▶ [What to work on]: Leave every picture out and return the rest of the listing verbatim.

▶ [Material for the task]:

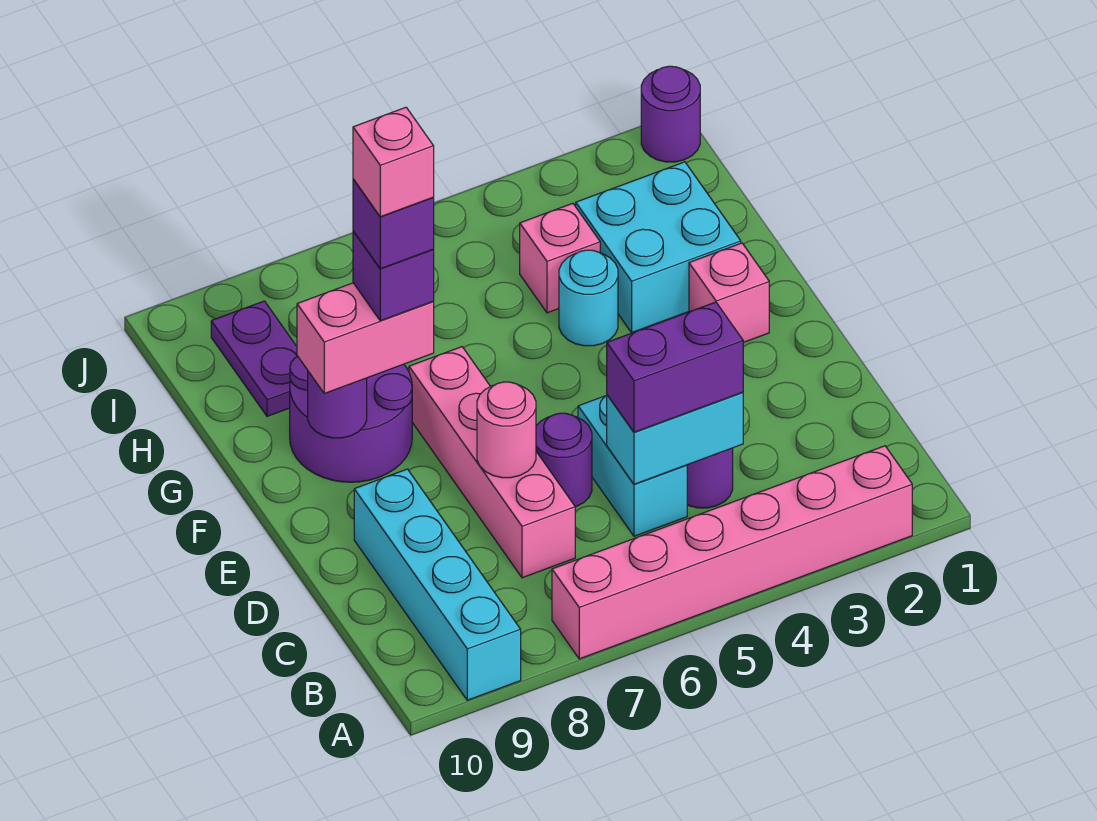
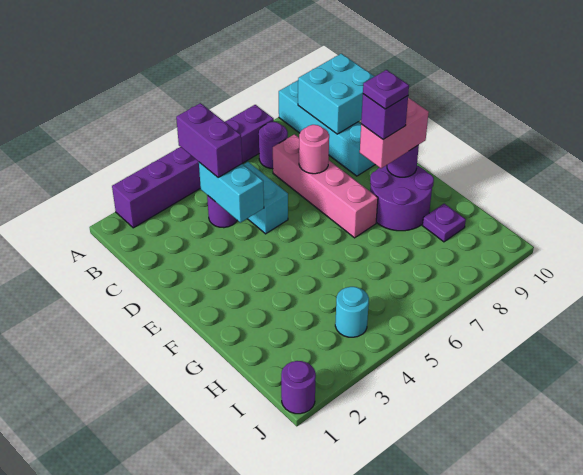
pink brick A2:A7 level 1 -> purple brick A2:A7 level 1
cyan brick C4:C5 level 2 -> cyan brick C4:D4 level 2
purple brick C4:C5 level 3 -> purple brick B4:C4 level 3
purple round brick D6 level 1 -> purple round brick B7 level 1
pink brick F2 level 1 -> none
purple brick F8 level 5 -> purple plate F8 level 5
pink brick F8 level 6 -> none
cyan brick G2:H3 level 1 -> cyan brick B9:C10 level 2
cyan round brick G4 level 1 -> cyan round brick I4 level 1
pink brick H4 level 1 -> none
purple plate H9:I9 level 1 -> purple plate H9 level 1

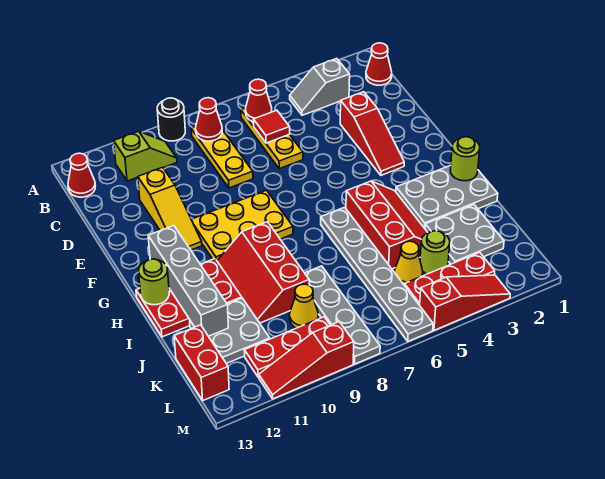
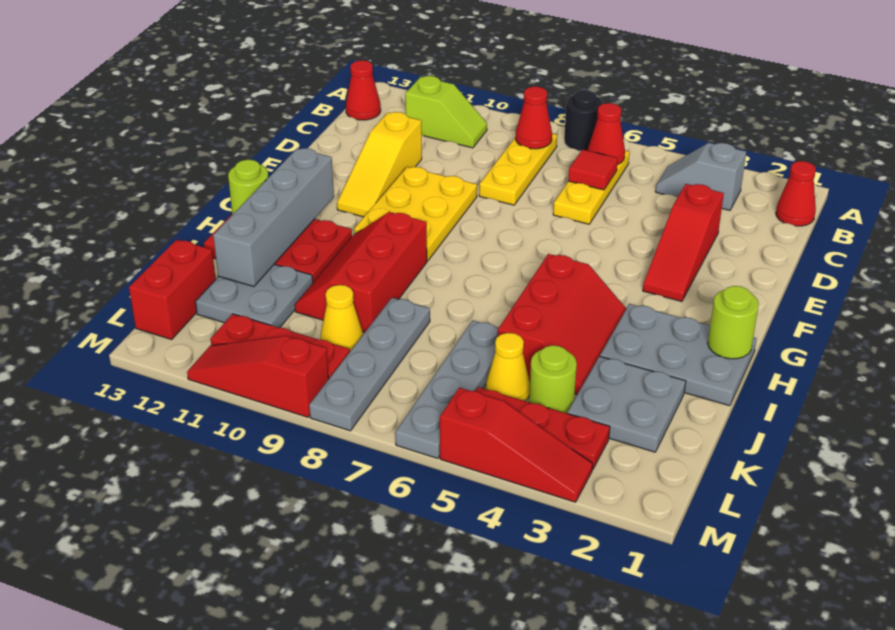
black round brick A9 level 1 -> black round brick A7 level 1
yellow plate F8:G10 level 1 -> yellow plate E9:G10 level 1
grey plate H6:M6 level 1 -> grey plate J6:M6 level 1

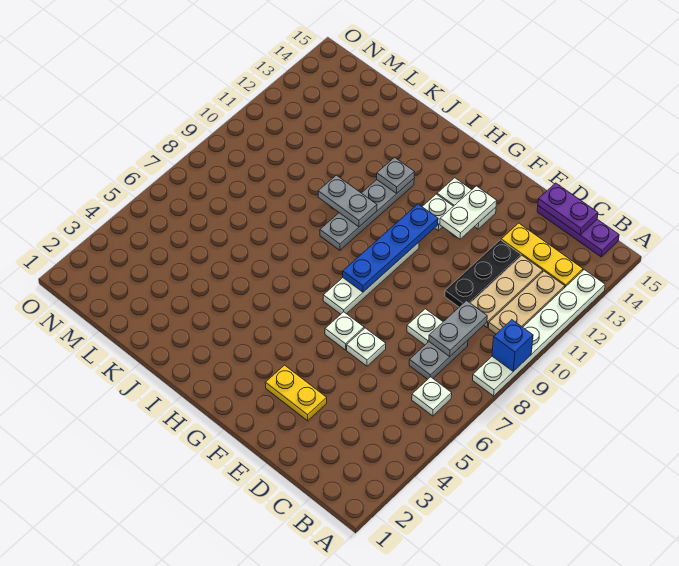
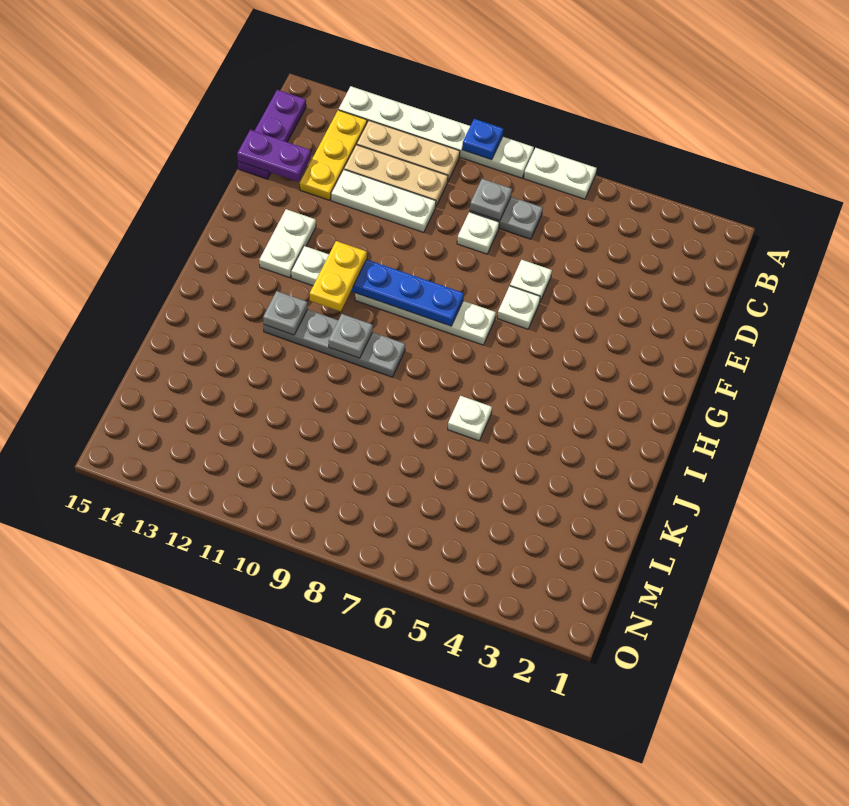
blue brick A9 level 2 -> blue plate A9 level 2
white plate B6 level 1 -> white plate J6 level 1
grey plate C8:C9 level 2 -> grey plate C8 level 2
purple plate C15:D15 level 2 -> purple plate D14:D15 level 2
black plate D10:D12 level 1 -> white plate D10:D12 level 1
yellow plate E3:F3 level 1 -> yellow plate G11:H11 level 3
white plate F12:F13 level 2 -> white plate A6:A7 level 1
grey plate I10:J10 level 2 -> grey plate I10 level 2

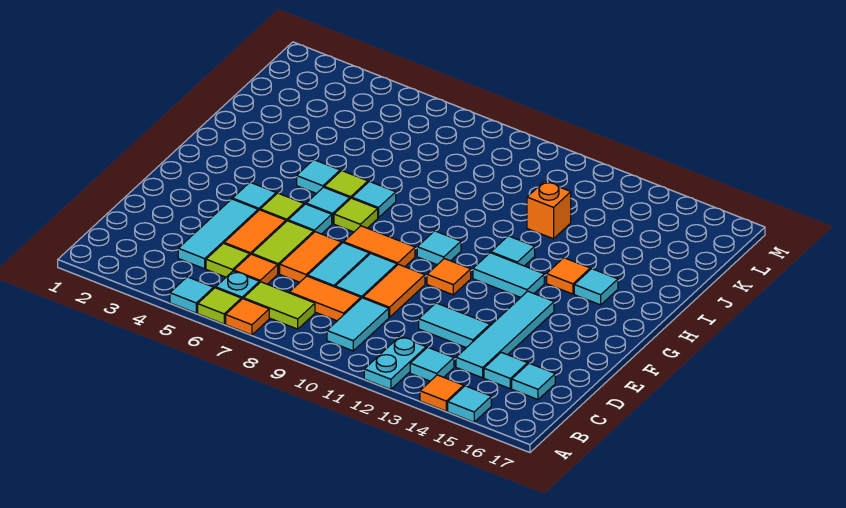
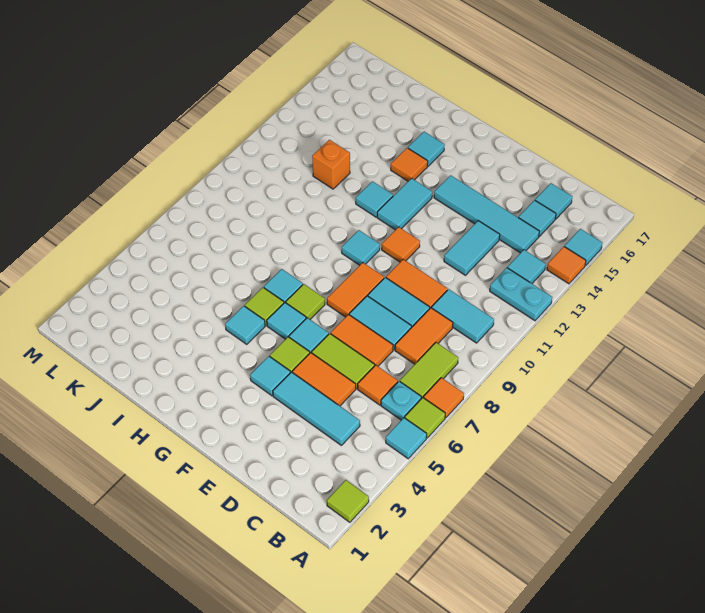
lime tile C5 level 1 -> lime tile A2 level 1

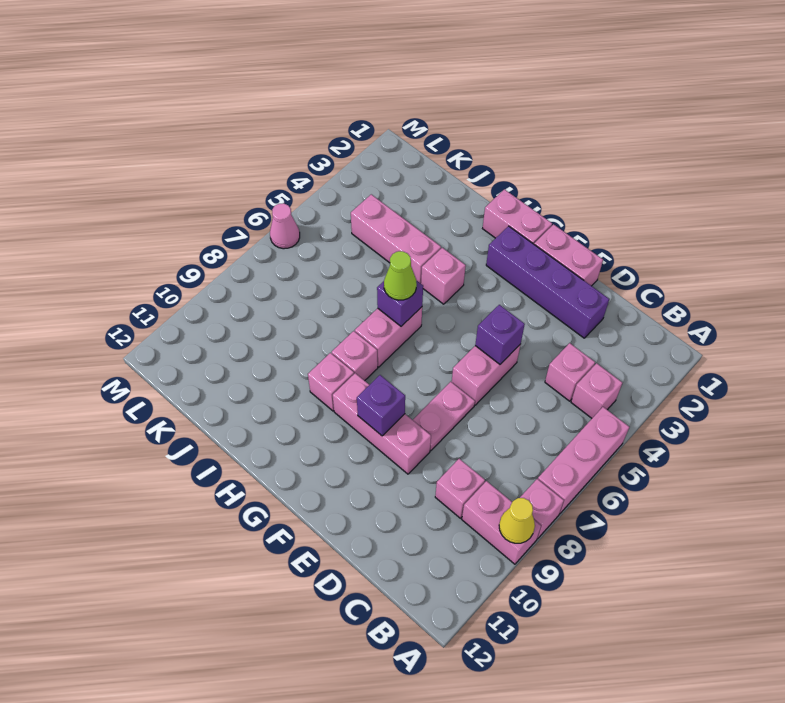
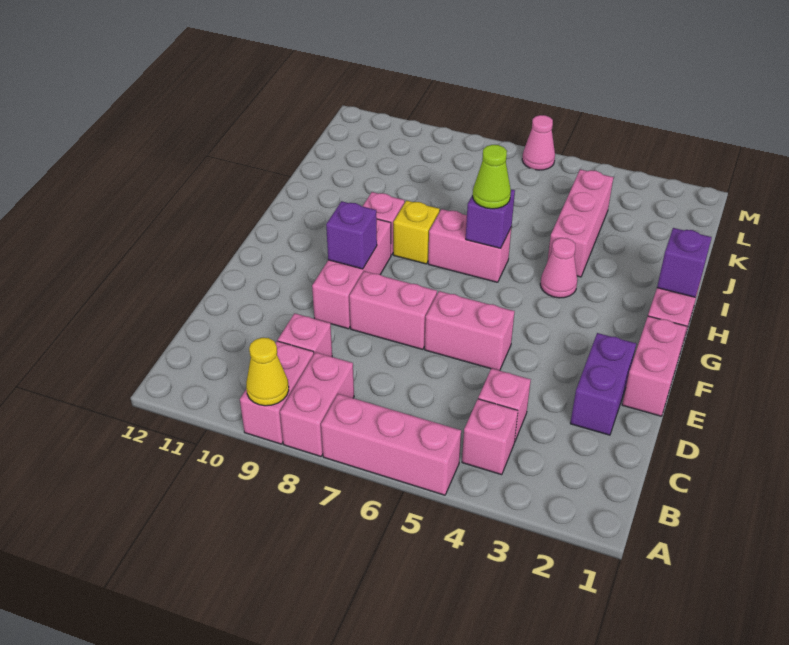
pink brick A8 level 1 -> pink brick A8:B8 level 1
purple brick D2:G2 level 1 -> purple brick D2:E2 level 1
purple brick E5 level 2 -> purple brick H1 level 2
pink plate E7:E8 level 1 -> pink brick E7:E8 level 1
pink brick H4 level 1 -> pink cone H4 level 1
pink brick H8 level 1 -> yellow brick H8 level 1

▶ [Exercise output]:
pink brick A2:A7 level 1 -> purple brick A2:A7 level 1
cyan brick C4:C5 level 2 -> cyan brick C4:D4 level 2
purple brick C4:C5 level 3 -> purple brick B4:C4 level 3
purple round brick D6 level 1 -> purple round brick B7 level 1
pink brick F2 level 1 -> none
purple brick F8 level 5 -> purple plate F8 level 5
pink brick F8 level 6 -> none
cyan brick G2:H3 level 1 -> cyan brick B9:C10 level 2
cyan round brick G4 level 1 -> cyan round brick I4 level 1
pink brick H4 level 1 -> none
purple plate H9:I9 level 1 -> purple plate H9 level 1

black round brick A9 level 1 -> black round brick A7 level 1
yellow plate F8:G10 level 1 -> yellow plate E9:G10 level 1
grey plate H6:M6 level 1 -> grey plate J6:M6 level 1

blue brick A9 level 2 -> blue plate A9 level 2
white plate B6 level 1 -> white plate J6 level 1
grey plate C8:C9 level 2 -> grey plate C8 level 2
purple plate C15:D15 level 2 -> purple plate D14:D15 level 2
black plate D10:D12 level 1 -> white plate D10:D12 level 1
yellow plate E3:F3 level 1 -> yellow plate G11:H11 level 3
white plate F12:F13 level 2 -> white plate A6:A7 level 1
grey plate I10:J10 level 2 -> grey plate I10 level 2

lime tile C5 level 1 -> lime tile A2 level 1

pink brick A8 level 1 -> pink brick A8:B8 level 1
purple brick D2:G2 level 1 -> purple brick D2:E2 level 1
purple brick E5 level 2 -> purple brick H1 level 2
pink plate E7:E8 level 1 -> pink brick E7:E8 level 1
pink brick H4 level 1 -> pink cone H4 level 1
pink brick H8 level 1 -> yellow brick H8 level 1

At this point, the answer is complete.